[[ Given material, beginning ]]

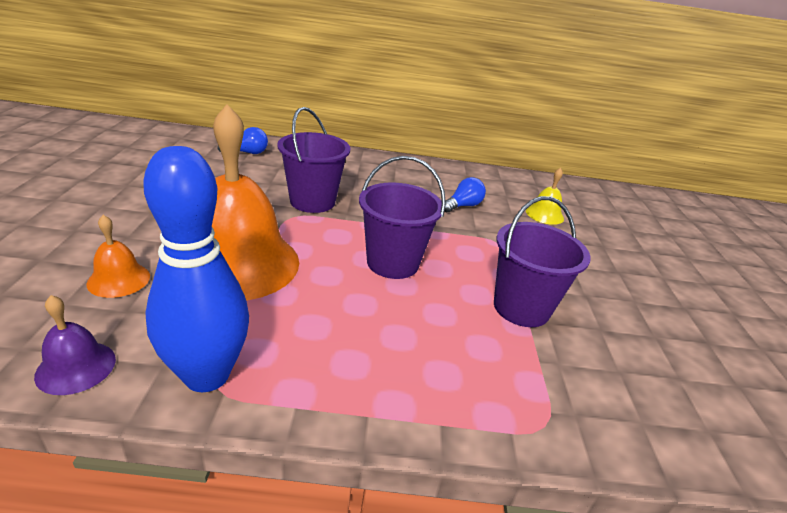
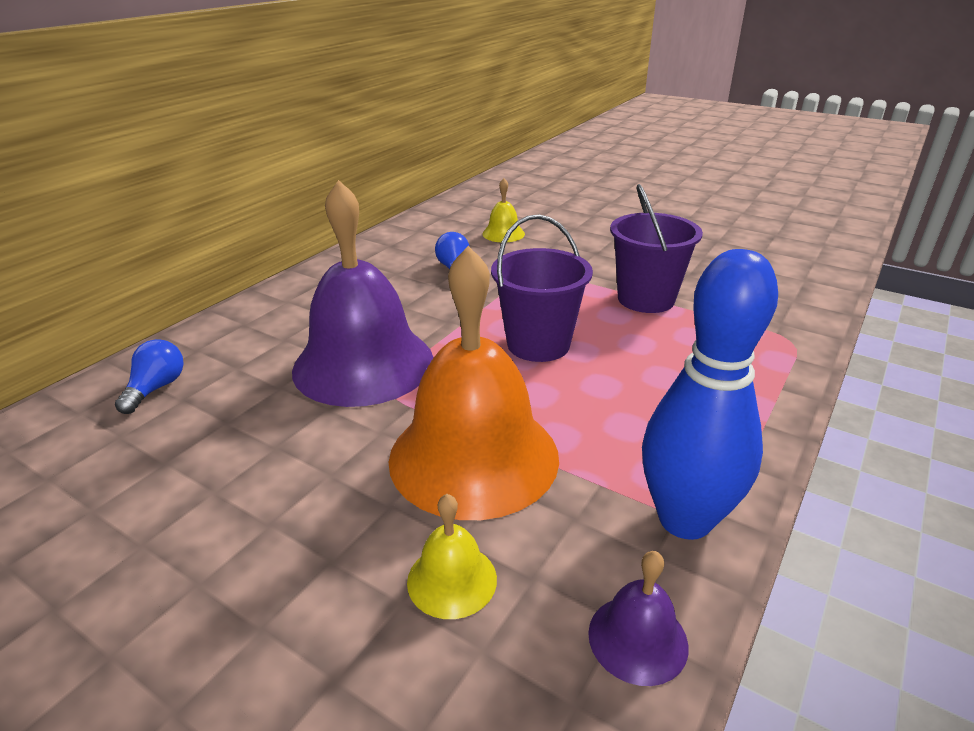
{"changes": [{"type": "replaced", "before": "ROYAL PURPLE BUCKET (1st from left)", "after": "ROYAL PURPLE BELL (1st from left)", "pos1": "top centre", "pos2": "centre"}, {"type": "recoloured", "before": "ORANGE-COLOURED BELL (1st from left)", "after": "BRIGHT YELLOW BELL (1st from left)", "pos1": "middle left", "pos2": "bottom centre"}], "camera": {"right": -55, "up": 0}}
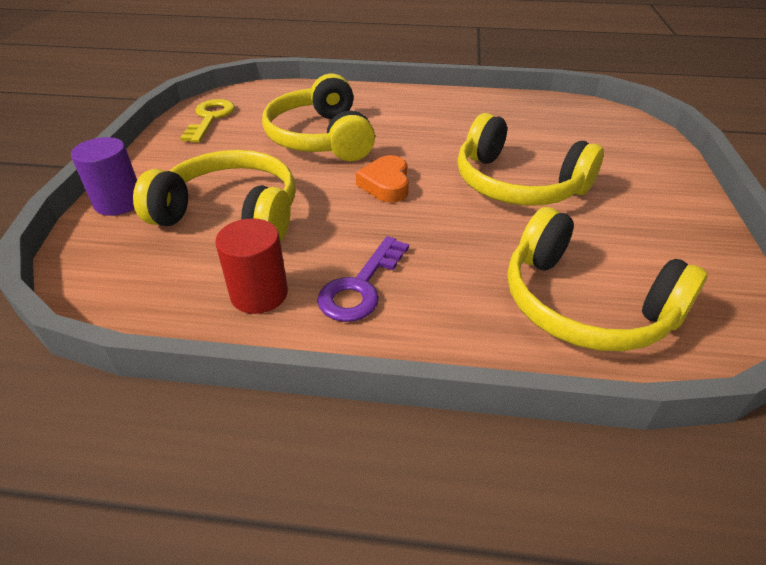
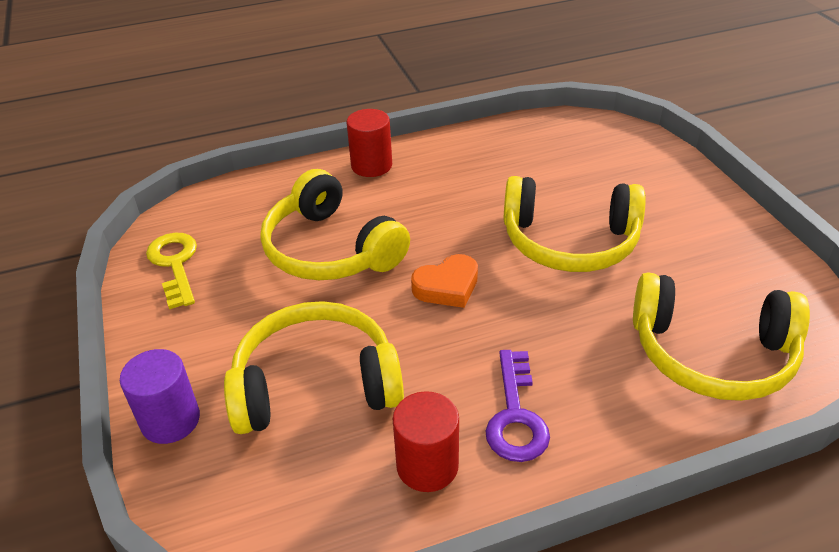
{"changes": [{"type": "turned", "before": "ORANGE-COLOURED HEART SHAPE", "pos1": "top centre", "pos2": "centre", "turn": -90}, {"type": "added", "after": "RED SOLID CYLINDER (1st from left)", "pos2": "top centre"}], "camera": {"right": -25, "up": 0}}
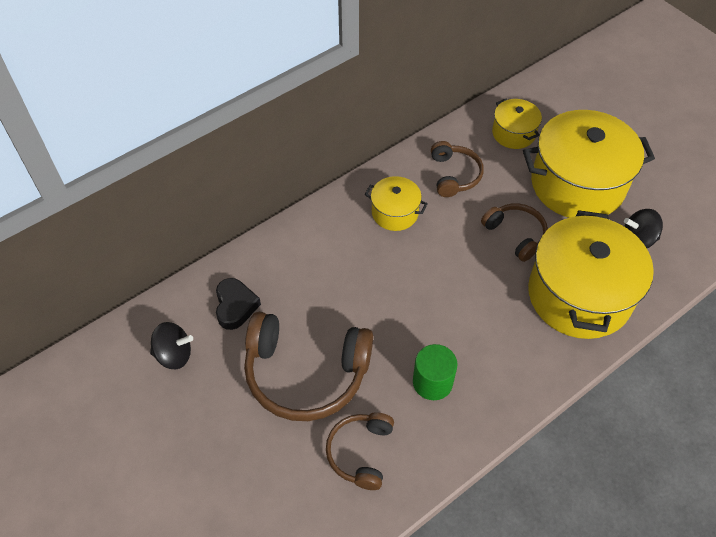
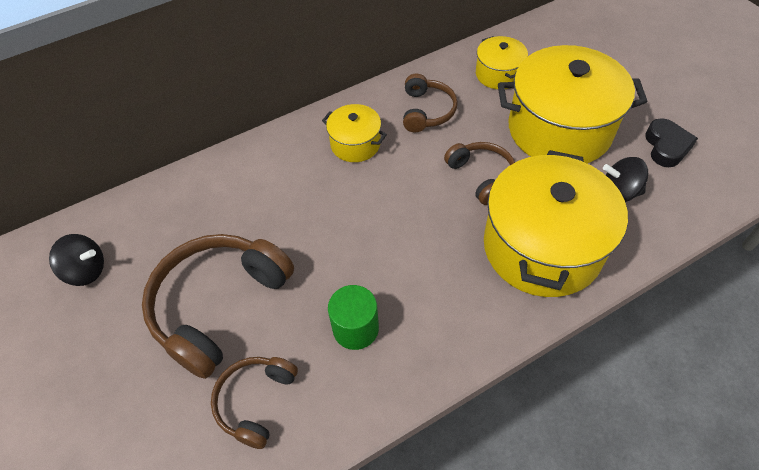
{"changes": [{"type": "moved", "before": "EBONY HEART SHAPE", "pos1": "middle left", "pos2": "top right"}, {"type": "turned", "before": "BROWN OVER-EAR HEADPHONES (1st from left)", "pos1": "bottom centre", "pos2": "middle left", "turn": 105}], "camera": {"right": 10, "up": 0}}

[[ Given material, end ]]

→ **What is required**:
Output the listing unchanged, pictures excluded.

→ **Exercise response**:
{"changes": [{"type": "replaced", "before": "ROYAL PURPLE BUCKET (1st from left)", "after": "ROYAL PURPLE BELL (1st from left)", "pos1": "top centre", "pos2": "centre"}, {"type": "recoloured", "before": "ORANGE-COLOURED BELL (1st from left)", "after": "BRIGHT YELLOW BELL (1st from left)", "pos1": "middle left", "pos2": "bottom centre"}], "camera": {"right": -55, "up": 0}}
{"changes": [{"type": "turned", "before": "ORANGE-COLOURED HEART SHAPE", "pos1": "top centre", "pos2": "centre", "turn": -90}, {"type": "added", "after": "RED SOLID CYLINDER (1st from left)", "pos2": "top centre"}], "camera": {"right": -25, "up": 0}}
{"changes": [{"type": "moved", "before": "EBONY HEART SHAPE", "pos1": "middle left", "pos2": "top right"}, {"type": "turned", "before": "BROWN OVER-EAR HEADPHONES (1st from left)", "pos1": "bottom centre", "pos2": "middle left", "turn": 105}], "camera": {"right": 10, "up": 0}}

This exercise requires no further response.